- **BRIEF**: Omit the pictures and print exactly the lines of the listing below, starting at the first and ending at the line containing "shifted | truskawka/biały".

(DATA RECORDS begins)

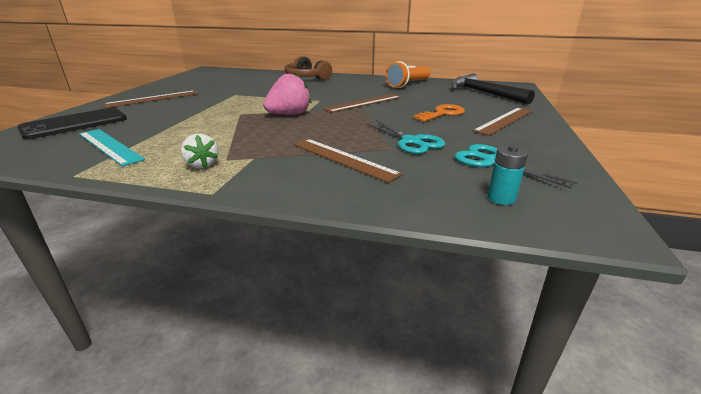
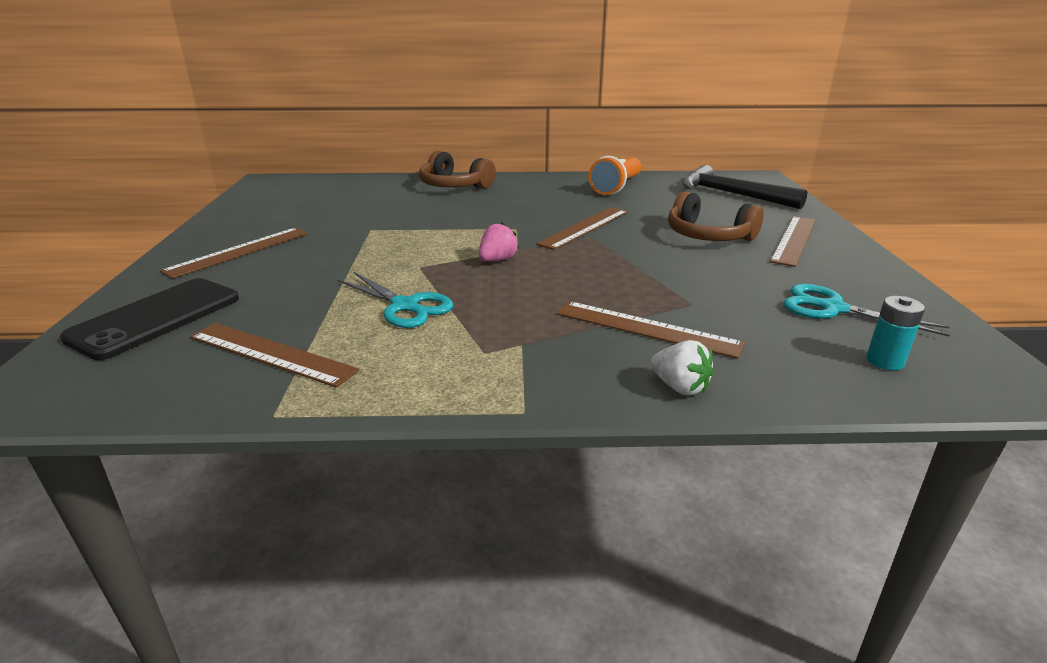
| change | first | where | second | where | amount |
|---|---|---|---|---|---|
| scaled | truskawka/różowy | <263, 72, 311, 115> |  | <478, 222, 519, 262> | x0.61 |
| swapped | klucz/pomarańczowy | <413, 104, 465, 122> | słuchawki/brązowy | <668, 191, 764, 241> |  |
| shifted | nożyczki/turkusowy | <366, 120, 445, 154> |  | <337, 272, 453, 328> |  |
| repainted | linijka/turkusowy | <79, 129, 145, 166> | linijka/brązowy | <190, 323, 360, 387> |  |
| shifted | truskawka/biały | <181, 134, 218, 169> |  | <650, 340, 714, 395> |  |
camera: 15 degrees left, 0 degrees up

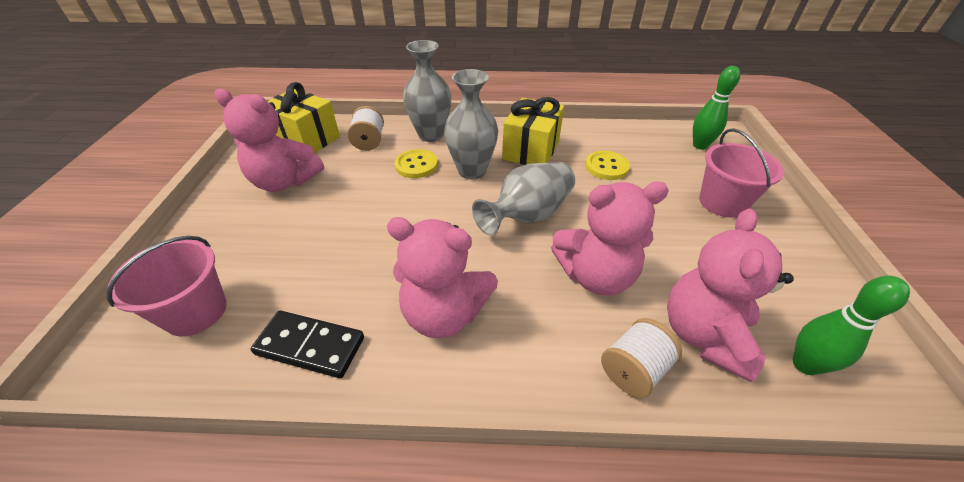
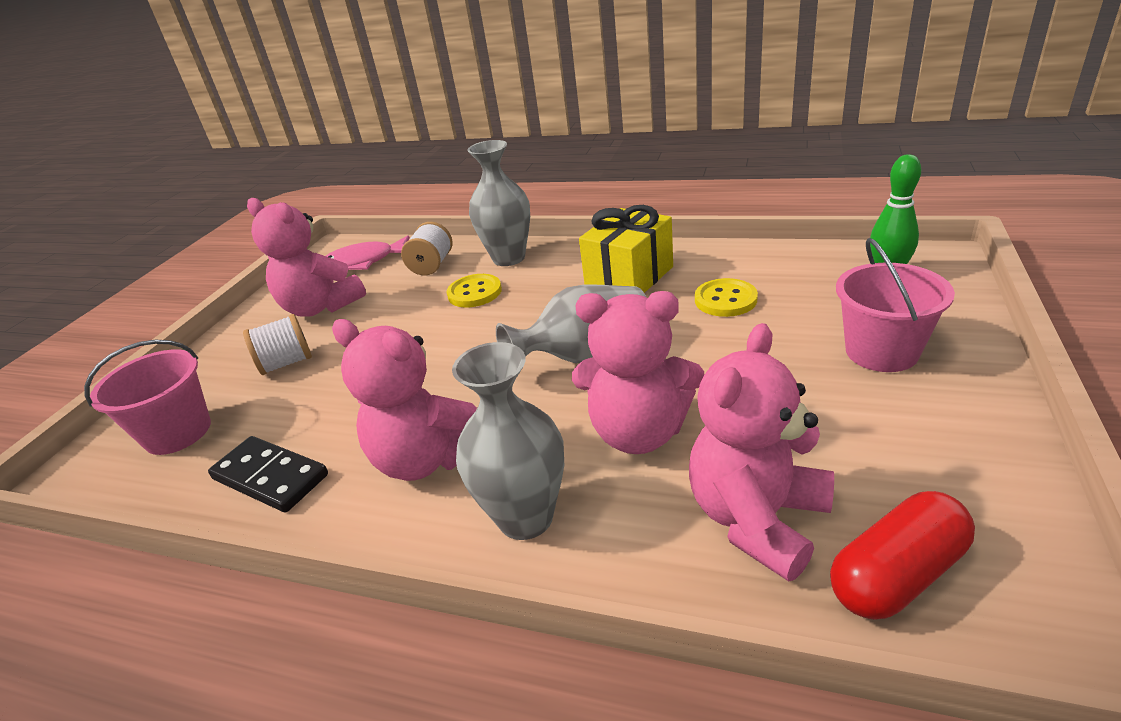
| change | first | where | second | where | amount |
|---|---|---|---|---|---|
| shifted | wazon/szary | <444, 69, 498, 179> |  | <452, 342, 564, 540> |  |
| swapped | prezent/żółty | <268, 82, 340, 153> | ryba/różowy | <326, 235, 410, 270> |  |
| swapped | kręgiel/zielony | <793, 276, 910, 375> | kapsułka/czerwony | <830, 491, 975, 620> |  |
| shifted | szpulka/biały | <601, 318, 682, 398> |  | <243, 314, 312, 375> |  |
camera: 20 degrees right, 10 degrees down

(DATA RECORDS ends)

- **RESULT OF THIS EXERCISE**:
| change | first | where | second | where | amount |
|---|---|---|---|---|---|
| scaled | truskawka/różowy | <263, 72, 311, 115> |  | <478, 222, 519, 262> | x0.61 |
| swapped | klucz/pomarańczowy | <413, 104, 465, 122> | słuchawki/brązowy | <668, 191, 764, 241> |  |
| shifted | nożyczki/turkusowy | <366, 120, 445, 154> |  | <337, 272, 453, 328> |  |
| repainted | linijka/turkusowy | <79, 129, 145, 166> | linijka/brązowy | <190, 323, 360, 387> |  |
| shifted | truskawka/biały | <181, 134, 218, 169> |  | <650, 340, 714, 395> |  |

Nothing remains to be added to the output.